## [Activity]
Restate the records so that not a single word differs.

## [Data shown]
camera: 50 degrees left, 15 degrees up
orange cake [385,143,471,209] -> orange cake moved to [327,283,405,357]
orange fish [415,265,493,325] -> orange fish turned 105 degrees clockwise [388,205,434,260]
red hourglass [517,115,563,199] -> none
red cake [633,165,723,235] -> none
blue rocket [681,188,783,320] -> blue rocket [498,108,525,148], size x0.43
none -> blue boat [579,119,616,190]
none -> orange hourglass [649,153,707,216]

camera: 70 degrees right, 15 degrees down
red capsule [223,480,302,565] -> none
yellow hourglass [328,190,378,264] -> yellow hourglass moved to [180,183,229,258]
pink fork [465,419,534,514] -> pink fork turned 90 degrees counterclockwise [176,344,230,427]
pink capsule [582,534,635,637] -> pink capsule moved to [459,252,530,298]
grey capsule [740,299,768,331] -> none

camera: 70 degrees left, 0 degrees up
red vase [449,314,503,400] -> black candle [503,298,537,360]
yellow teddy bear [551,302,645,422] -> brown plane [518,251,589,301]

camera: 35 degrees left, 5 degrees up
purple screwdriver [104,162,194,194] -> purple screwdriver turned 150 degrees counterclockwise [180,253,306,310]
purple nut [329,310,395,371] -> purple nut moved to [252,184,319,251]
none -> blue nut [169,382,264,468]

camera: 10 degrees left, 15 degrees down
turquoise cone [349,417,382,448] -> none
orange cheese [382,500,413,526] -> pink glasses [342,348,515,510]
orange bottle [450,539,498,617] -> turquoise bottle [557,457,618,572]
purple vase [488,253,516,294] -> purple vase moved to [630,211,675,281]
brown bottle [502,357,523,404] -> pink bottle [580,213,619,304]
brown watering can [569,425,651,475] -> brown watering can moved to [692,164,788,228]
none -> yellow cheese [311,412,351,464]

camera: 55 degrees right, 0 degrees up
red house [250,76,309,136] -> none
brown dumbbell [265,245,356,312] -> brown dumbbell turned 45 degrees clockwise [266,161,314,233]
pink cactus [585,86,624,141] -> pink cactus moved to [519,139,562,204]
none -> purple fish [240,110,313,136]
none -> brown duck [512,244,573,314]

## [Output below]
camera: 50 degrees left, 15 degrees up
orange cake [385,143,471,209] -> orange cake moved to [327,283,405,357]
orange fish [415,265,493,325] -> orange fish turned 105 degrees clockwise [388,205,434,260]
red hourglass [517,115,563,199] -> none
red cake [633,165,723,235] -> none
blue rocket [681,188,783,320] -> blue rocket [498,108,525,148], size x0.43
none -> blue boat [579,119,616,190]
none -> orange hourglass [649,153,707,216]

camera: 70 degrees right, 15 degrees down
red capsule [223,480,302,565] -> none
yellow hourglass [328,190,378,264] -> yellow hourglass moved to [180,183,229,258]
pink fork [465,419,534,514] -> pink fork turned 90 degrees counterclockwise [176,344,230,427]
pink capsule [582,534,635,637] -> pink capsule moved to [459,252,530,298]
grey capsule [740,299,768,331] -> none

camera: 70 degrees left, 0 degrees up
red vase [449,314,503,400] -> black candle [503,298,537,360]
yellow teddy bear [551,302,645,422] -> brown plane [518,251,589,301]

camera: 35 degrees left, 5 degrees up
purple screwdriver [104,162,194,194] -> purple screwdriver turned 150 degrees counterclockwise [180,253,306,310]
purple nut [329,310,395,371] -> purple nut moved to [252,184,319,251]
none -> blue nut [169,382,264,468]

camera: 10 degrees left, 15 degrees down
turquoise cone [349,417,382,448] -> none
orange cheese [382,500,413,526] -> pink glasses [342,348,515,510]
orange bottle [450,539,498,617] -> turquoise bottle [557,457,618,572]
purple vase [488,253,516,294] -> purple vase moved to [630,211,675,281]
brown bottle [502,357,523,404] -> pink bottle [580,213,619,304]
brown watering can [569,425,651,475] -> brown watering can moved to [692,164,788,228]
none -> yellow cheese [311,412,351,464]

camera: 55 degrees right, 0 degrees up
red house [250,76,309,136] -> none
brown dumbbell [265,245,356,312] -> brown dumbbell turned 45 degrees clockwise [266,161,314,233]
pink cactus [585,86,624,141] -> pink cactus moved to [519,139,562,204]
none -> purple fish [240,110,313,136]
none -> brown duck [512,244,573,314]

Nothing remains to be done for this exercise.